Gather each line in the listing below that contains the string "treble". Uppercase and lowercase letters count as different.

======== Data lines

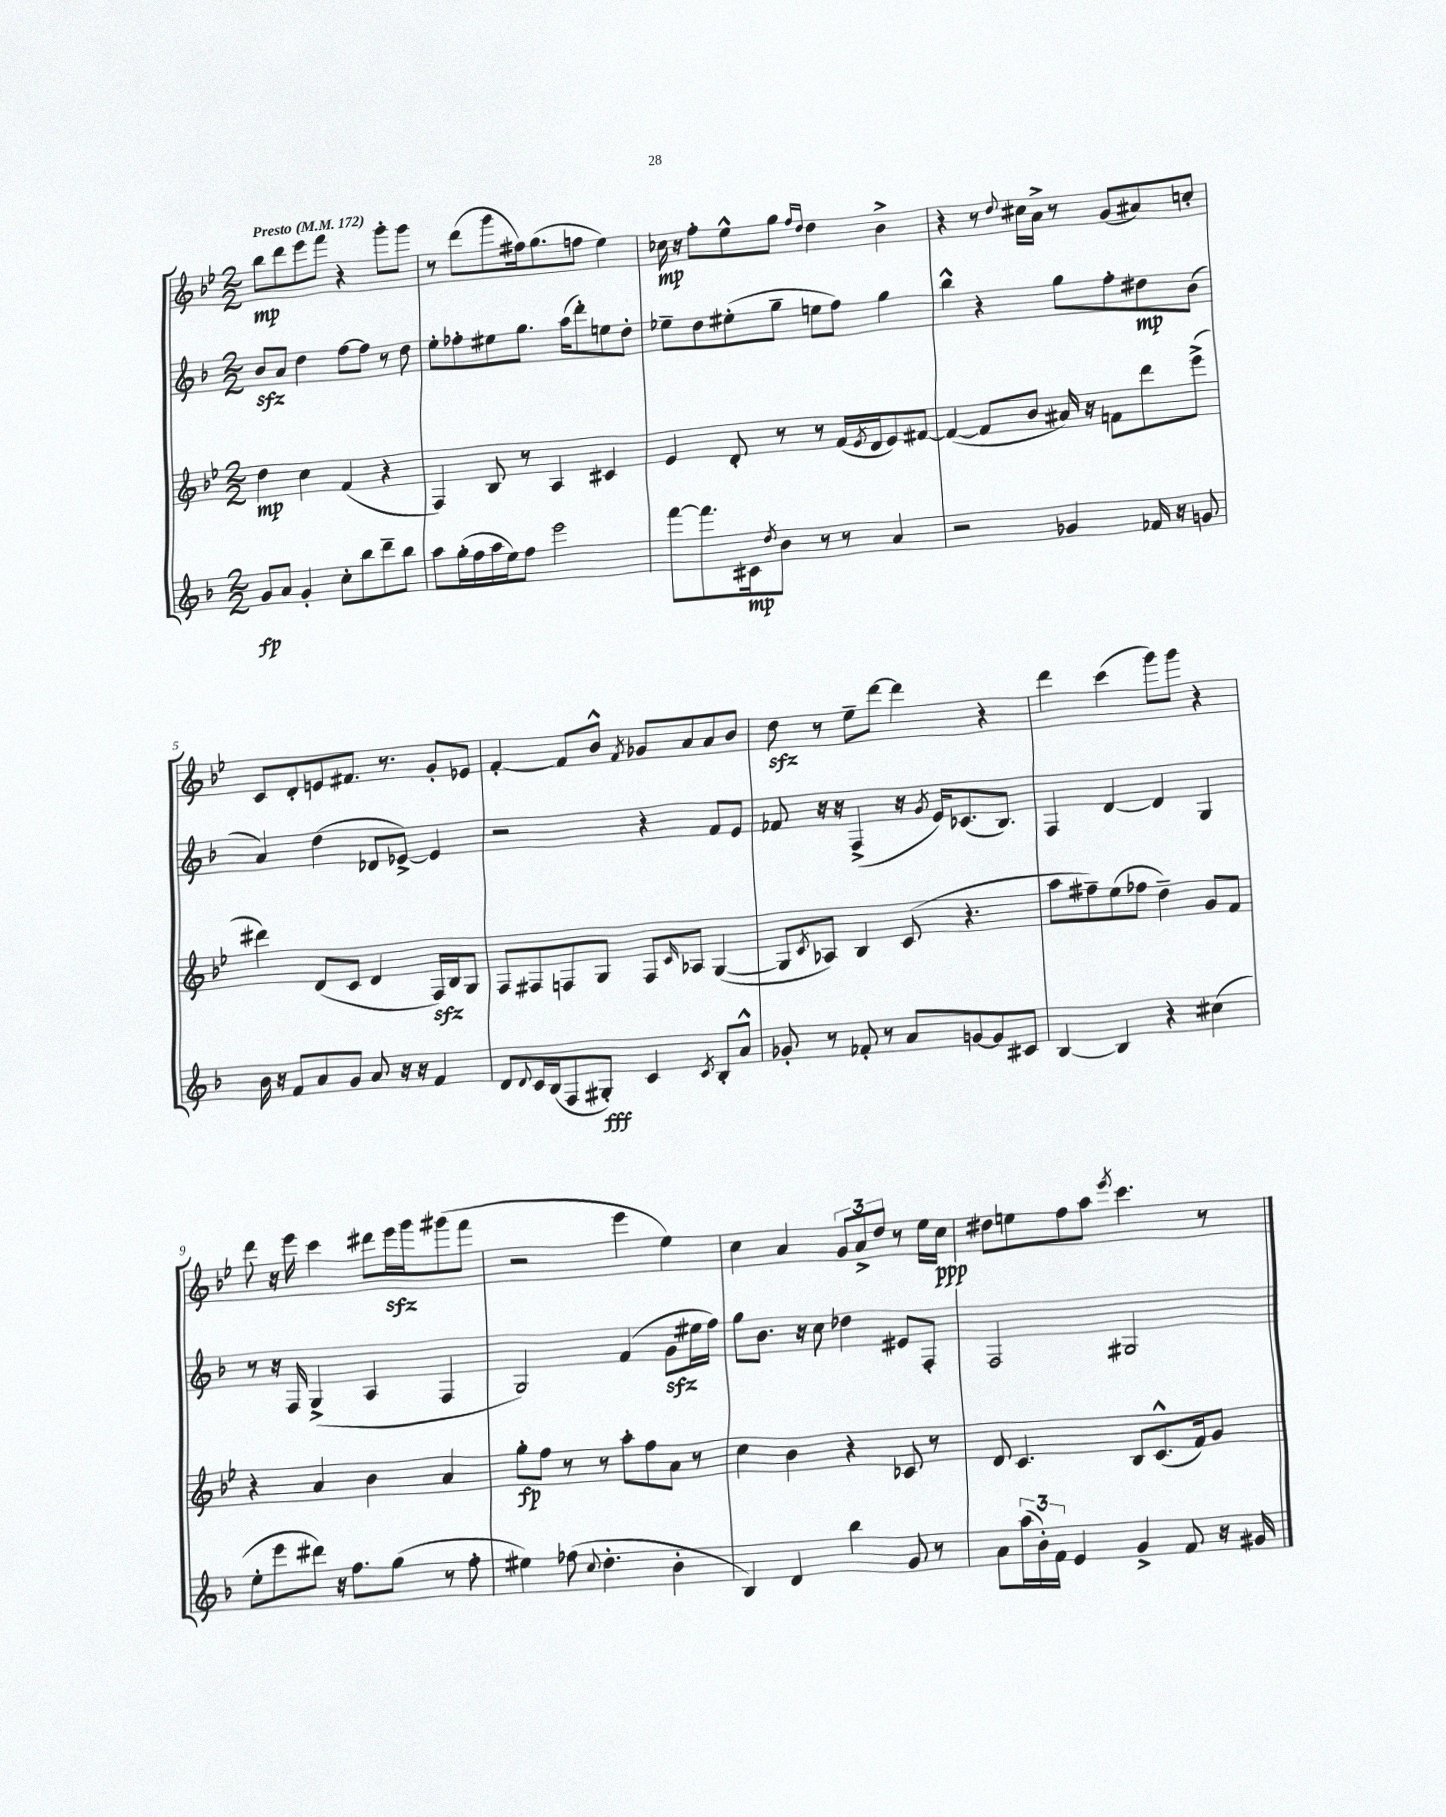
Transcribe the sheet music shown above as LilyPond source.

<<
\new StaffGroup <<
\new Staff = "s0" {
    \clef treble \key bes \major \numericTimeSignature \time 2/2 \tempo "Presto" 4 = 172
    bes''8\mp d'''8 ees'''8 f'''8 r4 g'''8-. g'''8 |
    r8 d'''8( g'''8 fis''16) g''8.( f''8 ees''4) |
    ces''16\mp r16 f''8-. ees''8-^ g''8 \grace { f''16 d''16 } d''4 bes'4-> |
    r4 r8 \appoggiatura { d''8 } cis''16 a'16-> r8 g'8( ais'8) c''8-. |
    c'8 d'8-. e'8 fis'8. r8. g'8-. ees'8 |
    f'4~-. f'8 bes'8-^ \acciaccatura { f'8 } ges'8 a'8 a'8 bes'8 |
    d''8\sfz r8 ees''8-- d'''8~ d'''4 r4 |
    d'''4 c'''4( g'''8) g'''8 r4 |
    d'''8 r16 ees'''16 c'''4 dis'''8 ees'''16\sfz g'''16 gis'''8( f'''8 |
    r2 ees'''4 ees''4) |
    c''4 a'4 \tuplet 3/2 { g'8 a'8-> d''8 } r8 ees''16 c''16\ppp |
    dis''8 e''8 f''8 a''8 \acciaccatura { ees'''8 } c'''4. r8 \bar "|." |
}
\new Staff = "s1" {
    \clef treble \key f \major \numericTimeSignature \time 2/2
    bes'8\sfz a'8 d''4 f''8~ f''8 r8 d''8 |
    e''8-. fes''8-. eis''8 g''8. a''16( d'''8-.) e''8 d''8-. |
    ees''8-- d''8 eis''8-.( g''8-- e''8 f''8) g''4 |
    bes''4-^ r4 g''8 f''8-. dis''8\mp bes'8( |
    a'4) d''4( des'8 ees'8~->) ees'4 |
    r2 r4 f'8 e'8 |
    fes'8 r16 r16 f4->( r16 \acciaccatura { g'8 } e'16) ces'8.( bes8.) |
    f4 d'4~ d'4 g4 |
    r8 r16 f16 g4->( a4 f4 |
    g2) f'4( g'8\sfz eis''16 f''16) |
    g''8 bes'8. r16 c''8 des''4 eis'8 f8-. |
    f2 gis2 \bar "|." |
}
\new Staff = "s2" {
    \clef treble \key bes \major \numericTimeSignature \time 2/2
    d''4\mp c''4 f'4( r4 |
    f4) bes8 r8 a4 cis'4 |
    ees'4 d'8-. r8 r8 f'16( \acciaccatura { ees'8 } d'16 ees'8) fis'8~ |
    fis'4~( fis'8 bes'8 ais'16) r16 f'8 d'''8 ees'''8->( |
    dis'''4) d'8( c'8 d'4 f16\sfz) bes16 g8 |
    f8 fis8 f8 g8 f8 \grace { c'16 } aes8 g4~( |
    g8 \acciaccatura { c'8 } aes8) bes4 c'8( r4. |
    a''8 fis''8--) ees''8( fes''8 d''4--) g'8 f'8 |
    r4 a'4 bes'4 a'4 |
    g''8-.\fp f''8 r8 r8 a''8-. f''8 a'8 r8 |
    c''4 bes'4 r4 ces'8 r8 |
    d'8 c'4. bes8 c'8.-^( f'16) g'8 \bar "|." |
}
\new Staff = "s3" {
    \clef treble \key f \major \numericTimeSignature \time 2/2
    g'8\fp a'8 g'4-. c''8-. bes''8 d'''8-- bes''8 |
    a''8 g''16-.( f''16 a''16 e''16) f''8 e'''2 |
    f'''8~ f'''8. cis'16\mp \acciaccatura { d''8 } bes'8 r8 r8 a'4 |
    r2 ges'4 fes'16 r16 g'8 |
    bes'16 r16 f'8 a'8 g'8 a'8 r16 r16 f'4 |
    d'8 \appoggiatura { d'8 } c'16 bes16( f8 gis8-.\fff) c'4 \acciaccatura { c'8 } bes8-. a'8-^ |
    ges'8-. r8 fes'8-. r8 a'8 g'8~ g'8 cis'8 |
    bes4~ bes4 r4 cis''4( |
    e''8-. e'''8 dis'''8) r16 f''8. g''8( r8 f''8-. |
    eis''4) fes''8( \appoggiatura { c''8 } d''4.-. bes'4-. |
    bes4) d'4 bes''4 g'8 r8 |
    a'8 \tuplet 3/2 { a''16( bes'16-.) f'16 } e'4 g'4-> f'8 r16 gis'16 \bar "|." |
}
>>
>>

================

Written solution:
    \clef treble \key bes \major \numericTimeSignature \time 2/2 \tempo "Presto" 4 = 172
    \clef treble \key f \major \numericTimeSignature \time 2/2
    \clef treble \key bes \major \numericTimeSignature \time 2/2
    \clef treble \key f \major \numericTimeSignature \time 2/2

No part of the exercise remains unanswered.